## Available data

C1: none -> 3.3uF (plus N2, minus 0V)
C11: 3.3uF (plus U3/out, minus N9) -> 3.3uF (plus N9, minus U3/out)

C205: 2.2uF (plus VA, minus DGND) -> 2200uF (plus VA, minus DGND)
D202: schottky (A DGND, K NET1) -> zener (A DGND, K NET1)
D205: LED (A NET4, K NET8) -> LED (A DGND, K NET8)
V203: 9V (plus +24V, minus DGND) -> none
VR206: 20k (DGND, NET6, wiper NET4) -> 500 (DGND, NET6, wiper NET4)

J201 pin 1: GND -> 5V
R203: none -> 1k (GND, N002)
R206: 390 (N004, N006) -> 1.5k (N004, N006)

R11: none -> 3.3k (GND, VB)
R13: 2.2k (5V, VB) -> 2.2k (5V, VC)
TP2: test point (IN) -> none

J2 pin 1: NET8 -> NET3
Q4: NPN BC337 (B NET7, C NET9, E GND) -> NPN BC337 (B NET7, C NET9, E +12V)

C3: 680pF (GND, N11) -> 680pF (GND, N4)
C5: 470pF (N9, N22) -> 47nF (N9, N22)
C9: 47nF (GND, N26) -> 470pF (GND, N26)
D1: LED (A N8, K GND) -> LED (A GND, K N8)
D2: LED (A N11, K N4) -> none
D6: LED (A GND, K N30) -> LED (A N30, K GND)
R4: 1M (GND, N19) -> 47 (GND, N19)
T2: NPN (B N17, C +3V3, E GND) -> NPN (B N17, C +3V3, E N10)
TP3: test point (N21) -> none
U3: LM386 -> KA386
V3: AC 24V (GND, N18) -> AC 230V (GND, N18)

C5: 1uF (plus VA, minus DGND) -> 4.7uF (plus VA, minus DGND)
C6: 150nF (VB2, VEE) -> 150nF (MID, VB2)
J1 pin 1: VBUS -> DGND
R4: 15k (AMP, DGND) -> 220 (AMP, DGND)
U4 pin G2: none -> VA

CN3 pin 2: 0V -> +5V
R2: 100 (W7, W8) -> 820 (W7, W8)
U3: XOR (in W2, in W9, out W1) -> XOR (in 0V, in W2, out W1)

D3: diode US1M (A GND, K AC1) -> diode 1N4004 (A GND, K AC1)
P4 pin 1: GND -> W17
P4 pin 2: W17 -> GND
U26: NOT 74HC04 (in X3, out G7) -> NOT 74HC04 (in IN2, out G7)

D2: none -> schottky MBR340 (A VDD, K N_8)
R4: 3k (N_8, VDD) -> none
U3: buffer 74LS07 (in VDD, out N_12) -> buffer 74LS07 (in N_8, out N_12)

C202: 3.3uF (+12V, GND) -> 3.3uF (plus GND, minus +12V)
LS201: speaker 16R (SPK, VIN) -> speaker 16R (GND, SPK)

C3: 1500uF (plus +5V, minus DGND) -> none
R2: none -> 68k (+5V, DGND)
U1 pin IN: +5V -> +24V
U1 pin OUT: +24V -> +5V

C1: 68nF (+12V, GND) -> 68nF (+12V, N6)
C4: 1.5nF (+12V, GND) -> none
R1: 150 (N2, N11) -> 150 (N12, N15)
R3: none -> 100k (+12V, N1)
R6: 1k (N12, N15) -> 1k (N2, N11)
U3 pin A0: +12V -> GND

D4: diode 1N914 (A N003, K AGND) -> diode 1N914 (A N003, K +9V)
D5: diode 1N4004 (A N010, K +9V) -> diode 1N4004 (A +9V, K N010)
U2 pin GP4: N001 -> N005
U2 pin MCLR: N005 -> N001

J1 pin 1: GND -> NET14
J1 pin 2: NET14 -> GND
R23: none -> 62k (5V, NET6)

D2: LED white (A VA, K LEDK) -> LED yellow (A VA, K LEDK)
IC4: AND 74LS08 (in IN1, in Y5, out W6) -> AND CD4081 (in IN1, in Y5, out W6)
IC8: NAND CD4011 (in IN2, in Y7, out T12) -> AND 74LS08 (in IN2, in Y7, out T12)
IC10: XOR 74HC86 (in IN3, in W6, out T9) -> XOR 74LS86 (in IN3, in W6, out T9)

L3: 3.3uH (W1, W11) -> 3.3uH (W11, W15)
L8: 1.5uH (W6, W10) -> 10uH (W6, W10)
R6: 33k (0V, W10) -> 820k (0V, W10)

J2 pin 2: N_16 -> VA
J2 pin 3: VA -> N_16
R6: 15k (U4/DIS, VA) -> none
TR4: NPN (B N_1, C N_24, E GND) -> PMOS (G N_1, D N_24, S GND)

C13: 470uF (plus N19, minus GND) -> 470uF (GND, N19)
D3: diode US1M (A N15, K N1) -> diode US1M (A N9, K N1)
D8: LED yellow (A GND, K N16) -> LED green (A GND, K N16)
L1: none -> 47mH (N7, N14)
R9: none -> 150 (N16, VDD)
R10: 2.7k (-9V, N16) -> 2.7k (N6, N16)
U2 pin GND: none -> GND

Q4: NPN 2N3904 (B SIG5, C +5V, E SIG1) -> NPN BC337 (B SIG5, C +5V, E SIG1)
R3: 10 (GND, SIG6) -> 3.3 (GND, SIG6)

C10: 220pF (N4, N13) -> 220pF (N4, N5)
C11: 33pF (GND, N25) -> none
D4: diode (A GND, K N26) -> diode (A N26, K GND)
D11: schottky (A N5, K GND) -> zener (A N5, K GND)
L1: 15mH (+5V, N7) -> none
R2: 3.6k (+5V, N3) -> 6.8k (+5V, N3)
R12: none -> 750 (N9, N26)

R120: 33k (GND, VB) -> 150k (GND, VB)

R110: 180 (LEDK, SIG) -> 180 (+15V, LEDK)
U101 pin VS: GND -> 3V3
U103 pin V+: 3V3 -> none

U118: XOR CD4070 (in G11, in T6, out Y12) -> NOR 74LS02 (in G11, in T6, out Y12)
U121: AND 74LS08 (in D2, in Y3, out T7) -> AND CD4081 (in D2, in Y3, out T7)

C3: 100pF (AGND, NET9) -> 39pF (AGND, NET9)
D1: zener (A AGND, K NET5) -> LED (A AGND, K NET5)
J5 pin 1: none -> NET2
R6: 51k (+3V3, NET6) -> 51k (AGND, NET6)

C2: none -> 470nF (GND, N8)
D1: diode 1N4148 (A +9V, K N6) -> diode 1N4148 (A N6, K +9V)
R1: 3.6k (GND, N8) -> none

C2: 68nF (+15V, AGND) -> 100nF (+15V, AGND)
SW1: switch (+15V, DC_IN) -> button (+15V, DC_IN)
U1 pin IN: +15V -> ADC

## Description of the task
Lines to set down from above: the line with "D8: LED yellow", the line with "C2: none -> 470nF (GND, N8)", and every line between, each exactly as written.

## Answer space
D8: LED yellow (A GND, K N16) -> LED green (A GND, K N16)
L1: none -> 47mH (N7, N14)
R9: none -> 150 (N16, VDD)
R10: 2.7k (-9V, N16) -> 2.7k (N6, N16)
U2 pin GND: none -> GND

Q4: NPN 2N3904 (B SIG5, C +5V, E SIG1) -> NPN BC337 (B SIG5, C +5V, E SIG1)
R3: 10 (GND, SIG6) -> 3.3 (GND, SIG6)

C10: 220pF (N4, N13) -> 220pF (N4, N5)
C11: 33pF (GND, N25) -> none
D4: diode (A GND, K N26) -> diode (A N26, K GND)
D11: schottky (A N5, K GND) -> zener (A N5, K GND)
L1: 15mH (+5V, N7) -> none
R2: 3.6k (+5V, N3) -> 6.8k (+5V, N3)
R12: none -> 750 (N9, N26)

R120: 33k (GND, VB) -> 150k (GND, VB)

R110: 180 (LEDK, SIG) -> 180 (+15V, LEDK)
U101 pin VS: GND -> 3V3
U103 pin V+: 3V3 -> none

U118: XOR CD4070 (in G11, in T6, out Y12) -> NOR 74LS02 (in G11, in T6, out Y12)
U121: AND 74LS08 (in D2, in Y3, out T7) -> AND CD4081 (in D2, in Y3, out T7)

C3: 100pF (AGND, NET9) -> 39pF (AGND, NET9)
D1: zener (A AGND, K NET5) -> LED (A AGND, K NET5)
J5 pin 1: none -> NET2
R6: 51k (+3V3, NET6) -> 51k (AGND, NET6)

C2: none -> 470nF (GND, N8)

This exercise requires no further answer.